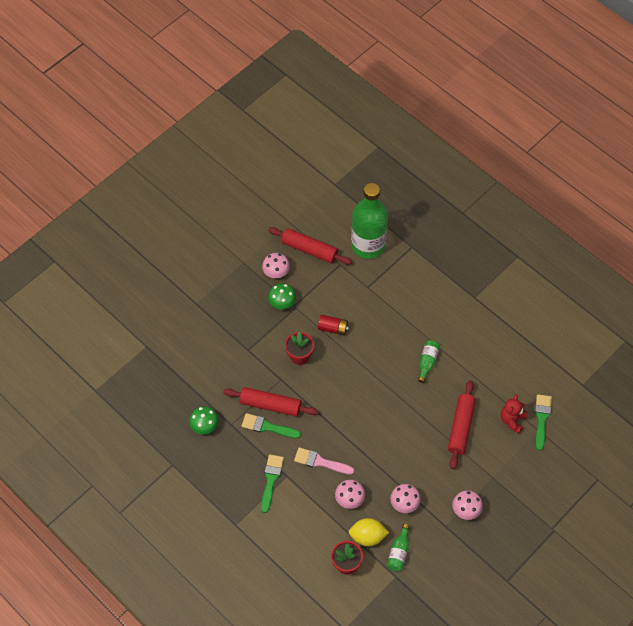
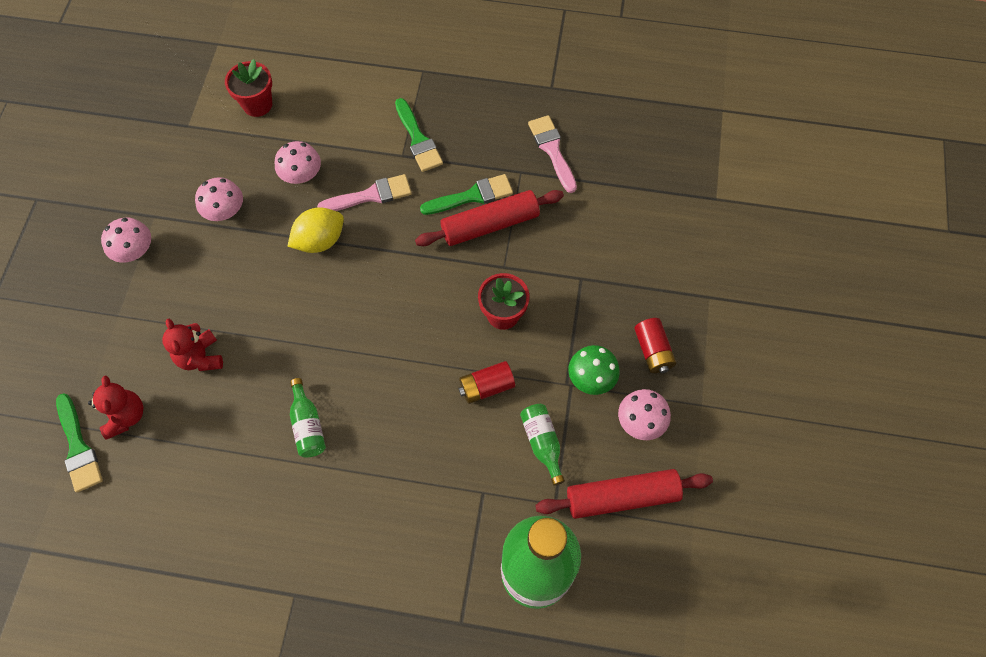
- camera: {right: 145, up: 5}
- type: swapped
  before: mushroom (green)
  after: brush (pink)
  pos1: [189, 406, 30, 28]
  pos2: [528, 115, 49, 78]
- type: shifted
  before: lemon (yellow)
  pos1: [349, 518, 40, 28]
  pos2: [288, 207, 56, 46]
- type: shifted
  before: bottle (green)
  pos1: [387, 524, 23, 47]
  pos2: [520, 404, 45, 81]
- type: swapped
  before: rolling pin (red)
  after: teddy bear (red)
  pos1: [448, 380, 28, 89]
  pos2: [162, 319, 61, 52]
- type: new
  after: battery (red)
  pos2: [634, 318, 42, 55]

The task
For every entry above, write it out exactly and remove any image.

Result of this exercise
- camera: {right: 145, up: 5}
- type: swapped
  before: mushroom (green)
  after: brush (pink)
  pos1: [189, 406, 30, 28]
  pos2: [528, 115, 49, 78]
- type: shifted
  before: lemon (yellow)
  pos1: [349, 518, 40, 28]
  pos2: [288, 207, 56, 46]
- type: shifted
  before: bottle (green)
  pos1: [387, 524, 23, 47]
  pos2: [520, 404, 45, 81]
- type: swapped
  before: rolling pin (red)
  after: teddy bear (red)
  pos1: [448, 380, 28, 89]
  pos2: [162, 319, 61, 52]
- type: new
  after: battery (red)
  pos2: [634, 318, 42, 55]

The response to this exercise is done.